### Task goal
List each line below that contains the word "then", copying each one in full. Case counts.

#####

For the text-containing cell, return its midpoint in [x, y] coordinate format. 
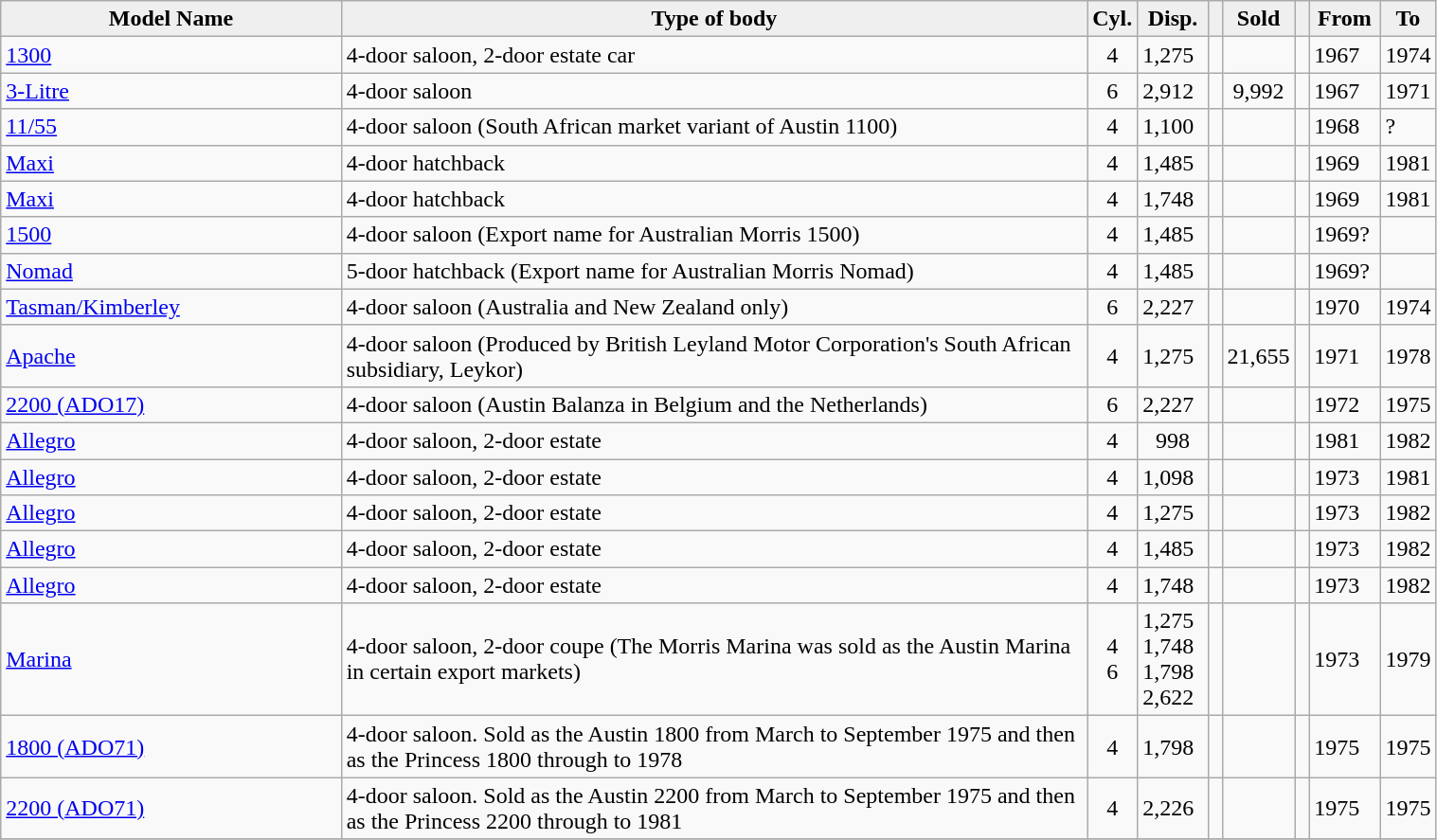
1972 [1345, 404]
1800 (ADO71) [171, 746]
11/55 [171, 127]
1,798 [1173, 746]
4-door saloon [714, 91]
2200 (ADO71) [171, 809]
1,098 [1173, 476]
21,655 [1258, 356]
9,992 [1258, 91]
1300 [171, 55]
4-door saloon (Australia and New Zealand only) [714, 307]
Model Name [171, 19]
From [1345, 19]
1500 [171, 235]
4-door saloon (Austin Balanza in Belgium and the Netherlands) [714, 404]
Tasman/Kimberley [171, 307]
998 [1173, 440]
4-door saloon. Sold as the Austin 1800 from March to September 1975 and then as the Princess 1800 through to 1978 [714, 746]
4 6 [1112, 659]
1,275 1,748 1,798 2,622 [1173, 659]
4-door saloon (South African market variant of Austin 1100) [714, 127]
4-door saloon, 2-door estate car [714, 55]
4-door saloon (Produced by British Leyland Motor Corporation's South African subsidiary, Leykor) [714, 356]
2200 (ADO17) [171, 404]
3-Litre [171, 91]
Disp. [1173, 19]
2,226 [1173, 809]
4-door saloon, 2-door coupe (The Morris Marina was sold as the Austin Marina in certain export markets) [714, 659]
? [1408, 127]
1979 [1408, 659]
4-door saloon (Export name for Australian Morris 1500) [714, 235]
1970 [1345, 307]
5-door hatchback (Export name for Australian Morris Nomad) [714, 271]
1978 [1408, 356]
1,100 [1173, 127]
Cyl. [1112, 19]
Type of body [714, 19]
4-door saloon. Sold as the Austin 2200 from March to September 1975 and then as the Princess 2200 through to 1981 [714, 809]
Marina [171, 659]
Nomad [171, 271]
1968 [1345, 127]
Apache [171, 356]
Sold [1258, 19]
2,912 [1173, 91]
To [1408, 19]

#####

### Worked solution
4-door saloon. Sold as the Austin 1800 from March to September 1975 and then as the Princess 1800 through to 1978 [714, 746]
4-door saloon. Sold as the Austin 2200 from March to September 1975 and then as the Princess 2200 through to 1981 [714, 809]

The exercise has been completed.